Extracted records:
********

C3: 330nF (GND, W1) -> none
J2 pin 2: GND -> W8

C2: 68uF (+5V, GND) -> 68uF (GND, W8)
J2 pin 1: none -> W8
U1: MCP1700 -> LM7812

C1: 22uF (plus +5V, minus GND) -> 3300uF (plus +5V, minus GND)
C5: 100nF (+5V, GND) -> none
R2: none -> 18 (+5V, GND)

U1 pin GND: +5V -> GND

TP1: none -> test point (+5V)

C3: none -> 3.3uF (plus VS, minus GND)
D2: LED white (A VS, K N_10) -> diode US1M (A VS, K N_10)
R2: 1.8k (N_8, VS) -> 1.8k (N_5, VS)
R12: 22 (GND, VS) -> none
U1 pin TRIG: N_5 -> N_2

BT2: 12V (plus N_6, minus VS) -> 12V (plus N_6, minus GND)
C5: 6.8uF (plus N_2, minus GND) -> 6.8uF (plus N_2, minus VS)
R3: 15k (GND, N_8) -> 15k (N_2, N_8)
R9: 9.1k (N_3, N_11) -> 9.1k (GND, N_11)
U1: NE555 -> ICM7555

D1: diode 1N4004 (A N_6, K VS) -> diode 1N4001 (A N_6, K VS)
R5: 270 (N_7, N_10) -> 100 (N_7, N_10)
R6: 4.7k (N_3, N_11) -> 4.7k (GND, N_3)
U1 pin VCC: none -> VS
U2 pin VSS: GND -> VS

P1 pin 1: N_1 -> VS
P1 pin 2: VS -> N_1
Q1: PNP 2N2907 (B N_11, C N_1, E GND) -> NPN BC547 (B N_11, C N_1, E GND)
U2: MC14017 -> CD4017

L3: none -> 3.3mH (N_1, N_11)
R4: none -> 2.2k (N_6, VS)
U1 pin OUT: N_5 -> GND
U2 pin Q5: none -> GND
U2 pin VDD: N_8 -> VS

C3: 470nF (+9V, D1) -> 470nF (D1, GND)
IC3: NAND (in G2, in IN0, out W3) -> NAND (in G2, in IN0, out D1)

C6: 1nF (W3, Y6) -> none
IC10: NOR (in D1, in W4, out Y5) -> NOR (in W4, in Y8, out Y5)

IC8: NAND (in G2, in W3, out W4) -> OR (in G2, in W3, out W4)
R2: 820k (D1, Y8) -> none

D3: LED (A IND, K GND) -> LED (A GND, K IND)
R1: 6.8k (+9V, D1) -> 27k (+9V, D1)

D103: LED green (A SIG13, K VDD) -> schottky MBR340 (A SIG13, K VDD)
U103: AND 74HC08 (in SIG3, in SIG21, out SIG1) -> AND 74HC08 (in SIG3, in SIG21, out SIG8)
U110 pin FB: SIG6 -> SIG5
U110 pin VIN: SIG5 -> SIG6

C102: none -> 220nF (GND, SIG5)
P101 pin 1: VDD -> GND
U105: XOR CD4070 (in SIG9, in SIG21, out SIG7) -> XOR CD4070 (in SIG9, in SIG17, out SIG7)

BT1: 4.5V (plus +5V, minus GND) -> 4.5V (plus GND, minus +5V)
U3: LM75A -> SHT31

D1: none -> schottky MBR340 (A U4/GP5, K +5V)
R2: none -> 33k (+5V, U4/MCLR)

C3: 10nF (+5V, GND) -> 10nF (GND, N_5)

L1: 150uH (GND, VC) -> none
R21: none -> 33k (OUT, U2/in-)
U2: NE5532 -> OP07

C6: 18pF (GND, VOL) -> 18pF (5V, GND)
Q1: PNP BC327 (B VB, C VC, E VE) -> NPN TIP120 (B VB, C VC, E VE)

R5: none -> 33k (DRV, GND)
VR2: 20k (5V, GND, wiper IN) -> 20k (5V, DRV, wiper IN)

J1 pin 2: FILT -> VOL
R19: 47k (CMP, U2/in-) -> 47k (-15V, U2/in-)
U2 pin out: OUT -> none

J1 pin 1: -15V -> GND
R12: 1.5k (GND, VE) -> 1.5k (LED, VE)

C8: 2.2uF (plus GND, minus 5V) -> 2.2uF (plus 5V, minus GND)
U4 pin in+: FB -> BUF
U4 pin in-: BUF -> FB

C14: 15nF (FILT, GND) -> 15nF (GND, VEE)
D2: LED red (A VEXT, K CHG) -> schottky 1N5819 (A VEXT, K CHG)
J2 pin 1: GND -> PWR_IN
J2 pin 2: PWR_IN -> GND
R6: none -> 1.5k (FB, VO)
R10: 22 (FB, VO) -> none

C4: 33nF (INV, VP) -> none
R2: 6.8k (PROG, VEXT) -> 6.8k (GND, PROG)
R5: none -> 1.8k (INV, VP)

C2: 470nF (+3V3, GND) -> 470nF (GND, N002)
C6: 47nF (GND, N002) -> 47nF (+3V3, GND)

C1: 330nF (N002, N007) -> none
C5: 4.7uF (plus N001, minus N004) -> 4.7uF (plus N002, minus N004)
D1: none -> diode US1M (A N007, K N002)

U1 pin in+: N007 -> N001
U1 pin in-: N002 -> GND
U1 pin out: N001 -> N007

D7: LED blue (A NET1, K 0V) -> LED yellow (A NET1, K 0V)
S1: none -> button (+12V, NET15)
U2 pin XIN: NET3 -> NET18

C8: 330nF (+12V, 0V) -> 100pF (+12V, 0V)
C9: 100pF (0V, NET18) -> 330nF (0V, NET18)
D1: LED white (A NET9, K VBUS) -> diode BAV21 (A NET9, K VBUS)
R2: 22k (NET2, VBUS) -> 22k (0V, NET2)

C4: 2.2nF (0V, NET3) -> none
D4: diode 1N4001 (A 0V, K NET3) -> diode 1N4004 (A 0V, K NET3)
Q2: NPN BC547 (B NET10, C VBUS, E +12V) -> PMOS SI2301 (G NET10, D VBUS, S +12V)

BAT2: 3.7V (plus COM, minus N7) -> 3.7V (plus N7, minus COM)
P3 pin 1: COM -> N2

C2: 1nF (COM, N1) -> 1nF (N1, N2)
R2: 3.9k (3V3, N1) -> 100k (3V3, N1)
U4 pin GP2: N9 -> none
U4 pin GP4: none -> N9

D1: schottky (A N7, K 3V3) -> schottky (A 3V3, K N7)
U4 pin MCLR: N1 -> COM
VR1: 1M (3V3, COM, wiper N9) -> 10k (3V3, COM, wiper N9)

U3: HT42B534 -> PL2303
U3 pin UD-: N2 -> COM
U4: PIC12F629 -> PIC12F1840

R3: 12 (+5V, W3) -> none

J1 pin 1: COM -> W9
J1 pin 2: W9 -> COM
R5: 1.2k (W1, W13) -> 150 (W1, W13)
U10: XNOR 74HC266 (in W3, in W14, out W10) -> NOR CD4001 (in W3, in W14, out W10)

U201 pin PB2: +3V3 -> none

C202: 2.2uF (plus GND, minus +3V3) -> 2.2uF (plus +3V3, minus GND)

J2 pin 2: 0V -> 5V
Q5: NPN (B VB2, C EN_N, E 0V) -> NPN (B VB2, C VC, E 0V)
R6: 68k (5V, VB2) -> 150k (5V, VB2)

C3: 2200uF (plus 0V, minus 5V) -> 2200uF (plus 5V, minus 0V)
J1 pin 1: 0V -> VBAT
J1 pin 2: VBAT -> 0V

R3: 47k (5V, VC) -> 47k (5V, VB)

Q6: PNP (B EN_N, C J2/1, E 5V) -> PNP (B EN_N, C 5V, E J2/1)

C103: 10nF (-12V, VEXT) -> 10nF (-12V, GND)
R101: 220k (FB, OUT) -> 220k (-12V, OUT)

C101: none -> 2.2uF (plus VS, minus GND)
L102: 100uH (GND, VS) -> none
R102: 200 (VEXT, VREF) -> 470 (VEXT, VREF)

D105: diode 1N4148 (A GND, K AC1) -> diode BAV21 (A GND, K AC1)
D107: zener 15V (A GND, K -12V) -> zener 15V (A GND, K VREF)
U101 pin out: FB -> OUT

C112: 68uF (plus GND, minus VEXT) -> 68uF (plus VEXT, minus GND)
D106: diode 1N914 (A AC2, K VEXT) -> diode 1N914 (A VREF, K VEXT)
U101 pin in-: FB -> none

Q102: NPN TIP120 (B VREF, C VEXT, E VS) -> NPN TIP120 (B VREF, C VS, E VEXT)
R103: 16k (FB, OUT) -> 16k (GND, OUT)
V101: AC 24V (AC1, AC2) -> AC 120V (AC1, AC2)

********

PROBLEM TO WORK ON. Give the exact lines, and only those, from the line containing "IC3: NAND (in" through the line containing "R1: 6.8k (+9V, D1) -> 27k (+9V, D1)" in the entries above.

RESULT OF THE EXERCISE.
IC3: NAND (in G2, in IN0, out W3) -> NAND (in G2, in IN0, out D1)

C6: 1nF (W3, Y6) -> none
IC10: NOR (in D1, in W4, out Y5) -> NOR (in W4, in Y8, out Y5)

IC8: NAND (in G2, in W3, out W4) -> OR (in G2, in W3, out W4)
R2: 820k (D1, Y8) -> none

D3: LED (A IND, K GND) -> LED (A GND, K IND)
R1: 6.8k (+9V, D1) -> 27k (+9V, D1)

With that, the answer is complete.